▶ Available data:
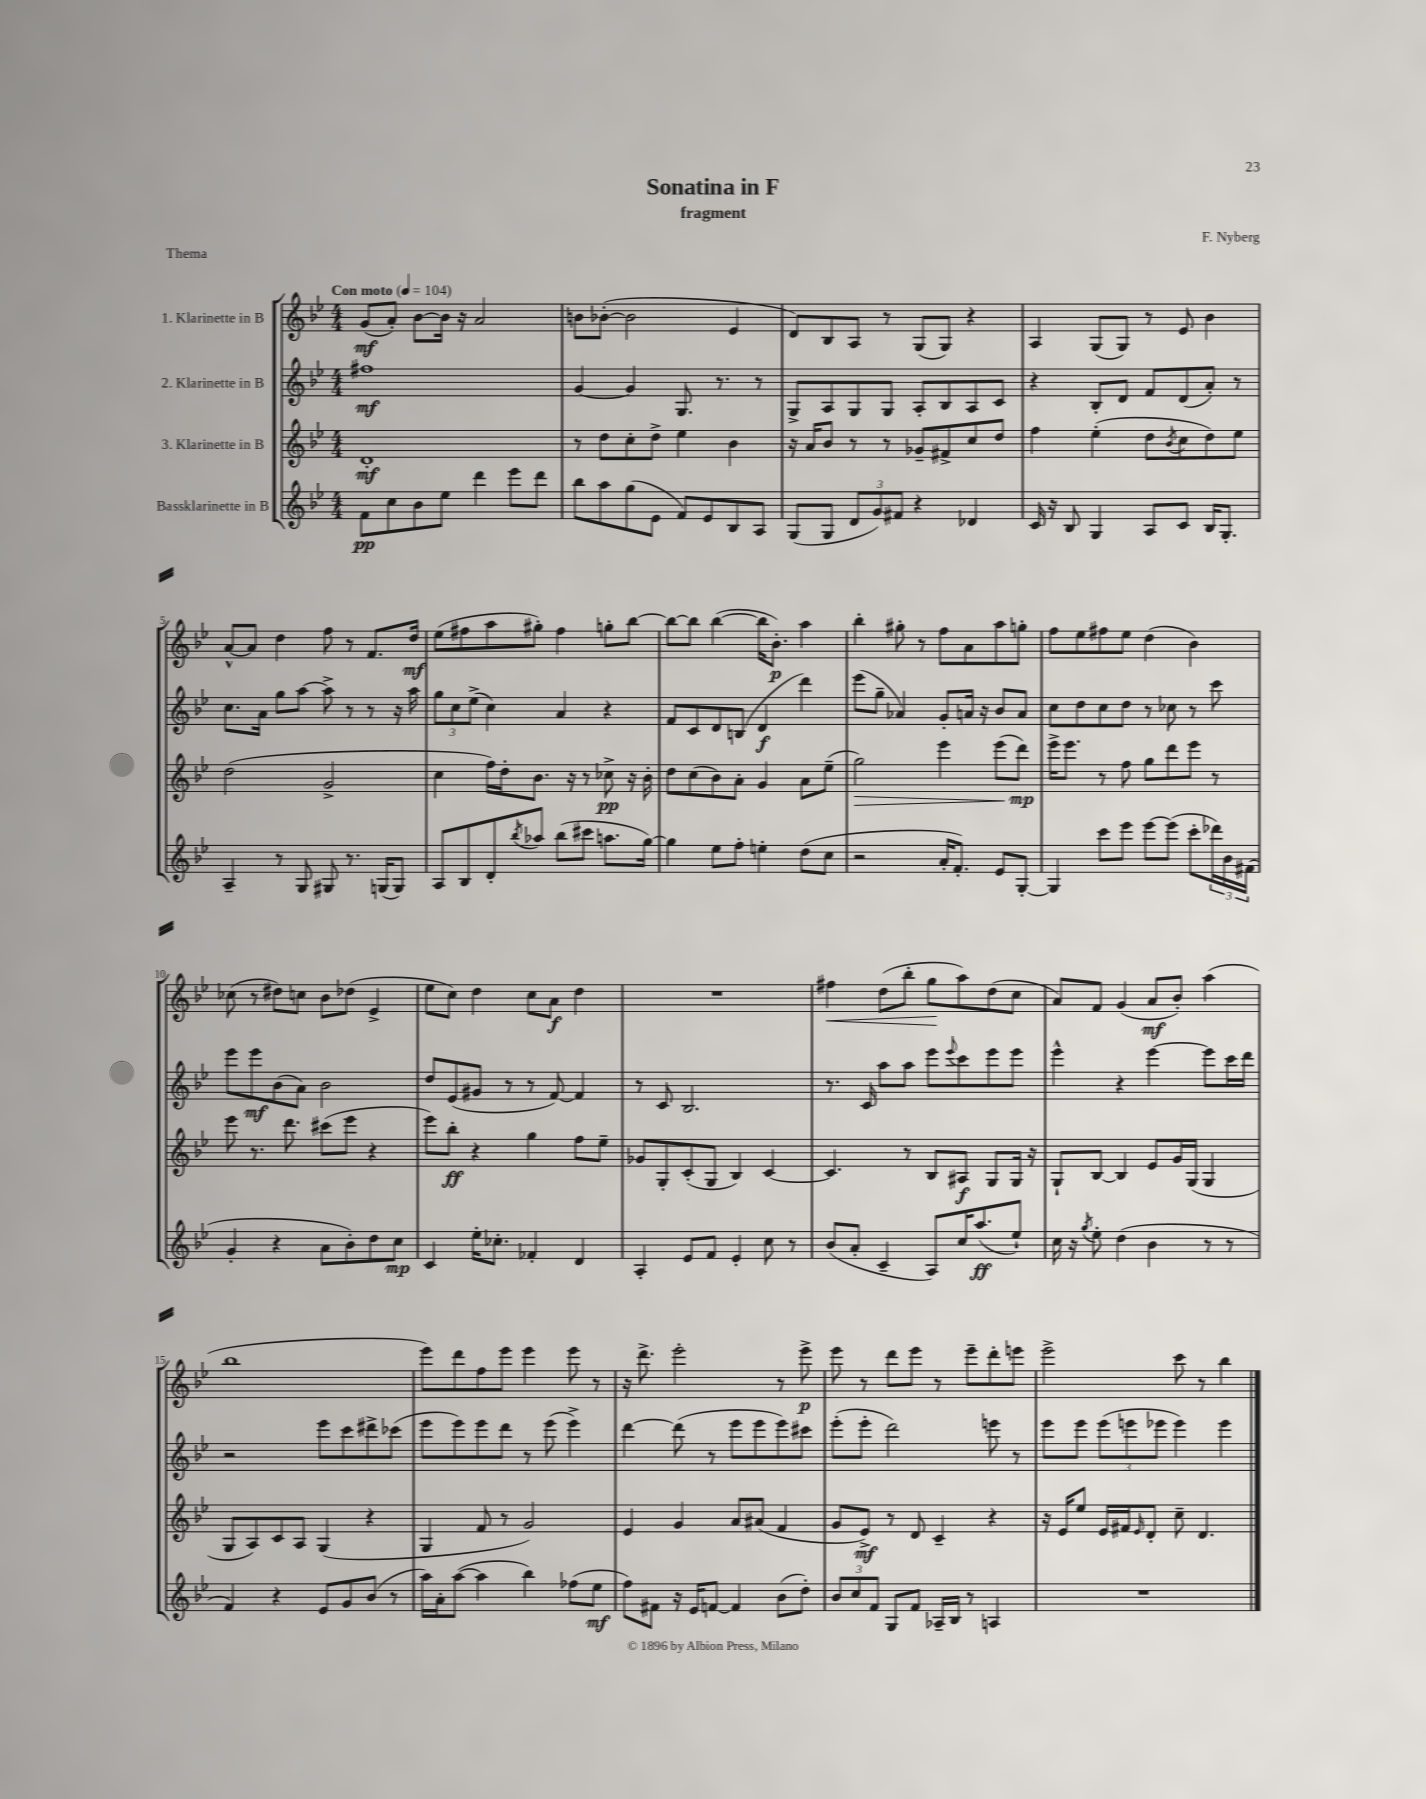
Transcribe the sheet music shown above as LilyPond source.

\header { title = "Sonatina in F" composer = "F. Nyberg" subtitle = "fragment" piece = "Thema" }
<<
\new StaffGroup <<
\new Staff = "s0" \with { instrumentName = "1. Klarinette in B" } {
    \clef treble \key bes \major \numericTimeSignature \time 4/4 \tempo "Con moto" 4 = 104
    g'8\mf( a'8-.) bes'8~ bes'16 r16 a'2 |
    b'8 bes'8~-.( bes'2 ees'4 |
    d'8) bes8 a8 r8 g8( g8) r4 |
    a4 g8( g8) r8 ees'8 bes'4 |
    a'8~-^ a'8 d''4 f''8 r8 f'8. d''16\mf |
    ees''8( fis''8 a''8 gis''8-.) fis''4 g''8-. bes''8~ |
    bes''8~ bes''8 bes''4~( bes''16 bes'8.-.\p) a''4 |
    bes''4-. gis''8-. r8 f''8 a'8 a''8 g''8-. |
    f''8 ees''8 fis''8 ees''8 d''4( bes'4) |
    ces''8( r8 dis''8) c''8 bes'8 des''8( ees'4-> |
    ees''8 c''8) d''4 c''8 a'8\f d''4 |
    R1 |
    fis''4\< d''8( bes''8-. g''8\! a''8) d''8( c''8 |
    a'8) f'8 g'4( a'8\mf bes'8-.) a''4( |
    bes''1 |
    ees'''8) d'''8 f''8 ees'''8 ees'''4 ees'''8 r8 |
    r16 d'''8.-> ees'''2-. r8 ees'''8->\p |
    ees'''8 r8 d'''8 ees'''8 r8 ees'''8-- d'''8-. e'''8 |
    ees'''2-> c'''8 r8 bes''4 \bar "|." |
}
\new Staff = "s1" \with { instrumentName = "2. Klarinette in B" } {
    \clef treble \key bes \major \numericTimeSignature \time 4/4
    fis''1\mf |
    g'4~ g'4 g8. r8. r8 |
    g8-> a8 g8 g8 a8-. bes8 a8 c'8 |
    r4 bes8-. d'8 f'8 d'8( a'8-.) r8 |
    c''8. a'16 g''8 a''8~ a''8-> r8 r8 r16 a''16 |
    \tuplet 3/2 { g''8 c''8 ees''8->( } c''4) a'4 r4 |
    f'8 c'8 d'8 b8( d'4\f d'''4) |
    ees'''8( g''8-- aes'4) g'8-. a'16 r16 bes'8 a'8 |
    c''8 d''8 c''8 d''8 r8 ces''8 r8 c'''8 |
    ees'''8 ees'''8\mf bes'8( a'8) bes'2 |
    d''8 ees'8( gis'8 r8 r8 f'8~) f'4 |
    r8 c'8 bes2. |
    r8. c'16 a''8 a''8 ees'''8 \appoggiatura { ees'''8 } c'''8 ees'''8 ees'''8 |
    ees'''4-^ r4 ees'''4~ ees'''8 c'''16 d'''16 |
    r2 ees'''8 c'''8 dis'''8-> ces'''8( |
    ees'''8 ees'''8) ees'''8 d'''8 r8 ees'''8( ees'''4->) |
    d'''4~ d'''8( r8 ees'''8 ees'''8 ees'''8) cis'''8 |
    ees'''8-.( ees'''8-. d'''2) e'''8 r8 |
    ees'''8 ees'''8 \tuplet 3/2 { ees'''8( e'''8 ees'''8 } ees'''4) ees'''4 \bar "|." |
}
\new Staff = "s2" \with { instrumentName = "3. Klarinette in B" } {
    \clef treble \key bes \major \numericTimeSignature \time 4/4
    d'1-.\mf |
    r8 d''8 c''8-. d''8-> ees''4 bes'4 |
    r16 a'16 bes'8 r8 r8 ges'8-- fis'8-> c''8 d''8 |
    f''4 ees''4-.( d''8 \acciaccatura { bes'8 } c''8 d''8) ees''8 |
    d''2( g'2-> |
    c''4 f''16) d''16-. bes'8. r16 r8 ces''8->\pp r16 bes'16-. |
    d''8 c''8( bes'8) a'8-. g'4 a'8 ees''8--( |
    g''2\>) ees'''4 ees'''8\!( d'''8\mp) |
    ees'''16-> ees'''8. r8 f''8 g''8 d'''8 ees'''8 r8 |
    ees'''8 r8. d'''8. cis'''8( ees'''8 r4 |
    ees'''8) bes''8-.\ff r4 g''4 f''8 ees''8-- |
    ges'8 g8-. c'8-.( g8 bes4) c'4~ |
    c'4. r8 bes8 ais8\f g8 g16 r16 |
    g8-! bes8~ bes4 ees'8 g'16 g16( g4 |
    g8 a8) c'8 a8 g4( r4 |
    g4 f'8 r8 g'2) |
    ees'4 g'4 a'8 ais'8( f'4 |
    g'8 ees'8->\mf) r8 d'8 c'4-- r4 |
    r16 ees'16 ees''8 ees'16 fis'16 \grace { ees'16 } d'8-. c''8-- d'4. \bar "|." |
}
\new Staff = "s3" \with { instrumentName = "Bassklarinette in B" } {
    \clef treble \key bes \major \numericTimeSignature \time 4/4
    f'8\pp c''8 bes'8 ees''8 d'''4 ees'''8 d'''8 |
    bes''8 a''8 g''8( ees'8 f'8) ees'8 bes8 a8 |
    g8( g8 \tuplet 3/2 { d'8 g'8) fis'8 } r4 des'4 |
    c'16 r16 bes8 g4 a8 c'8 bes16 g8.-. |
    a4-- r8 g8 gis8 r8. g16( g8) |
    a8 bes8 d'8-. \acciaccatura { bes''8 } aes''8 bes''8( cis'''8 a''8. g''16~) |
    g''4 ees''8 f''8-. e''4-. d''8( c''8 |
    r2 a'16-. f'8.-.) ees'8 g8~-. |
    g4 c'''8 ees'''8 ees'''8~ ees'''8( c'''8-. \tuplet 3/2 { des'''16) bes'16 fis'16( } |
    g'4-. r4 a'8 bes'8-.) d''8 c''8\mp |
    c'4 ees''16-. ces''8.-. fes'4-. d'4 |
    a4-. ees'8 f'8 ees'4-. c''8 r8 |
    bes'8( a'8-. c'4-- a8) c''16 a''8.\ff( ees''8-!) |
    c''16 r16 \acciaccatura { g''8 } ees''8-. d''4( bes'4 r8 r8 |
    f'4) r4 ees'8 g'8 bes'8( r8 |
    a''16) a'16-. a''8~( a''4 bes''4) fes''8( ees''8\mf |
    f''8) fis'8 r16 ees'16 f'8~ f'4 bes'8( d''8-.) |
    \tuplet 3/2 { bes'8 c''8 f'8 } g8 f'8 aes16-- bes16 r8 a4 |
    R1 \bar "|." |
}
>>
>>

▶ Exercise directions: Show every line above that contains the string "instrumentName", copying each one in full.

▶ Finished task:
\new Staff = "s0" \with { instrumentName = "1. Klarinette in B" } {
\new Staff = "s1" \with { instrumentName = "2. Klarinette in B" } {
\new Staff = "s2" \with { instrumentName = "3. Klarinette in B" } {
\new Staff = "s3" \with { instrumentName = "Bassklarinette in B" } {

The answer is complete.